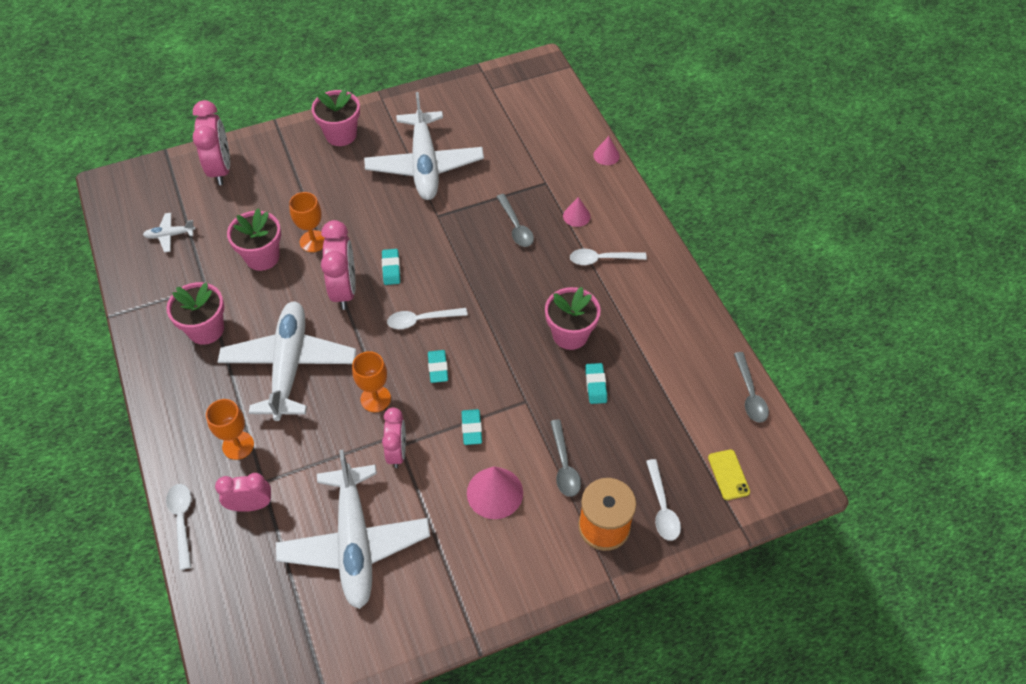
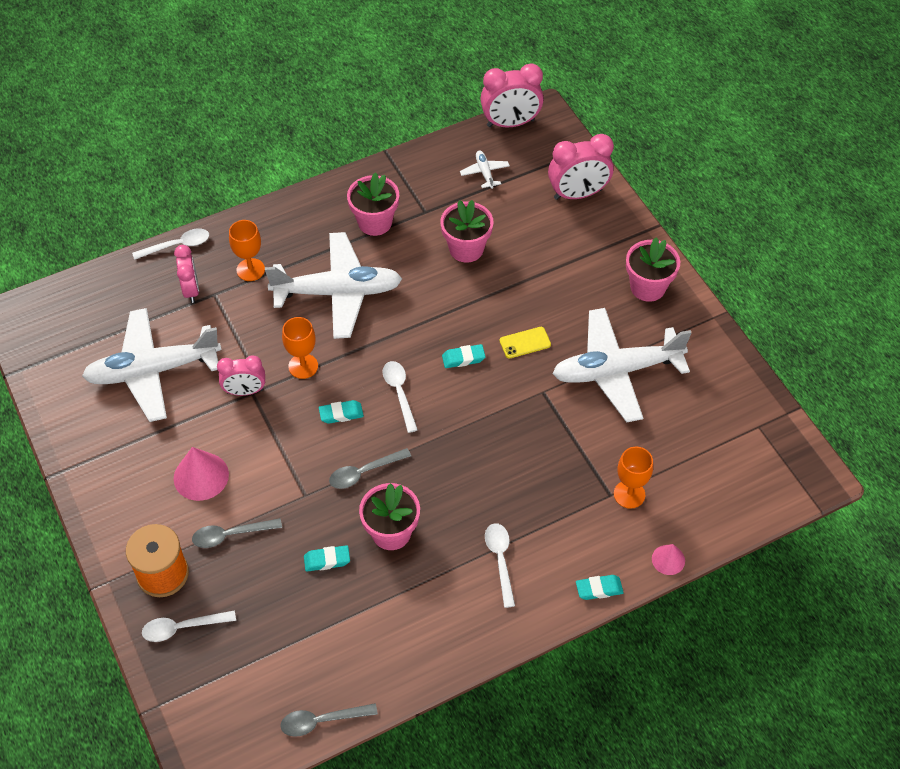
camera: 85 degrees right, 0 degrees up
(313, 241) = (492, 286): orange goblet -> orange goblet (629, 494)
(344, 290) = (432, 322): pink clock -> pink clock (510, 123)
(471, 429) = (271, 450): turquoise eraser -> turquoise eraser (599, 589)
(516, 227) = (537, 469): grey spoon -> grey spoon (363, 472)
(576, 216) = (563, 531): pink cone -> none
(728, 475) = (219, 694): yellow phone -> yellow phone (525, 343)

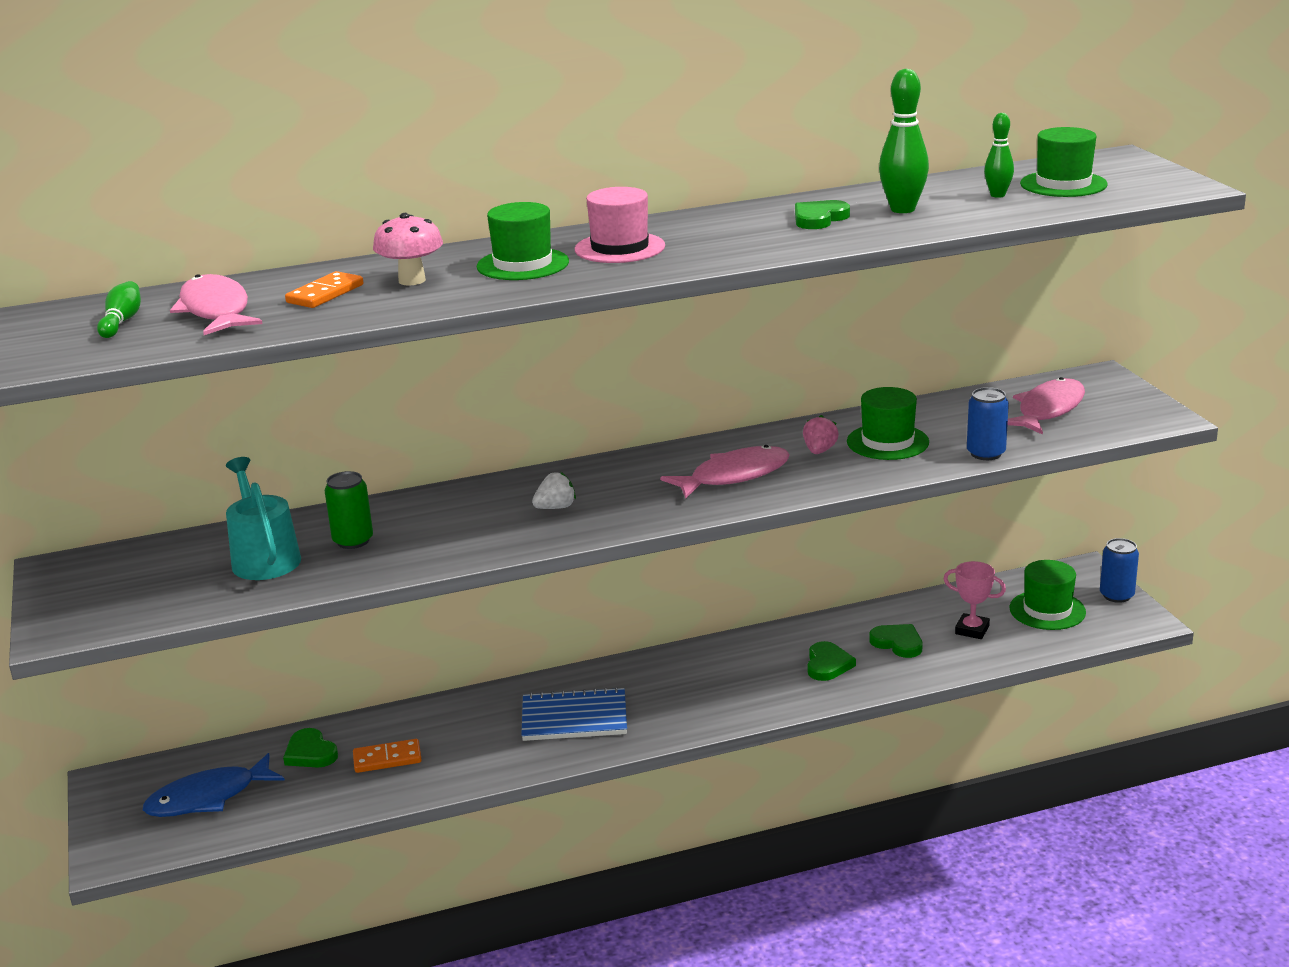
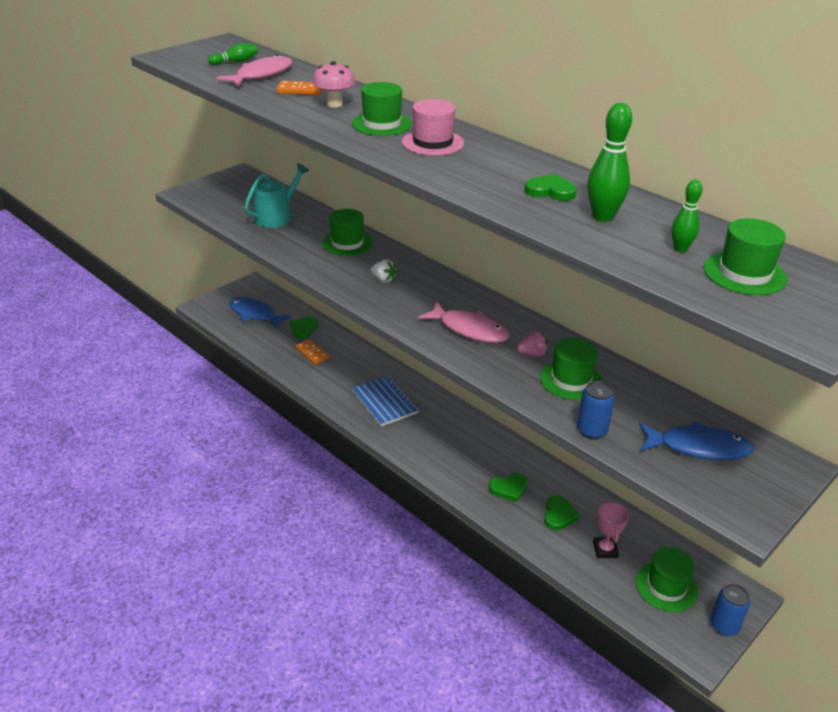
camera: 60 degrees right, 10 degrees up
(353, 541) = (307, 233): green can -> none
(422, 515) = (347, 243): none -> green hat
(1048, 410) = (698, 447): pink fish -> blue fish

_ _ _

**What needs to be done**:
Find the line containing "(516, 227) = (537, 469): grey" in the records above, then copy it and every line after it exactly, through the last one, without any pictures.

**Task solution**:
(516, 227) = (537, 469): grey spoon -> grey spoon (363, 472)
(576, 216) = (563, 531): pink cone -> none
(728, 475) = (219, 694): yellow phone -> yellow phone (525, 343)

camera: 60 degrees right, 10 degrees up
(353, 541) = (307, 233): green can -> none
(422, 515) = (347, 243): none -> green hat
(1048, 410) = (698, 447): pink fish -> blue fish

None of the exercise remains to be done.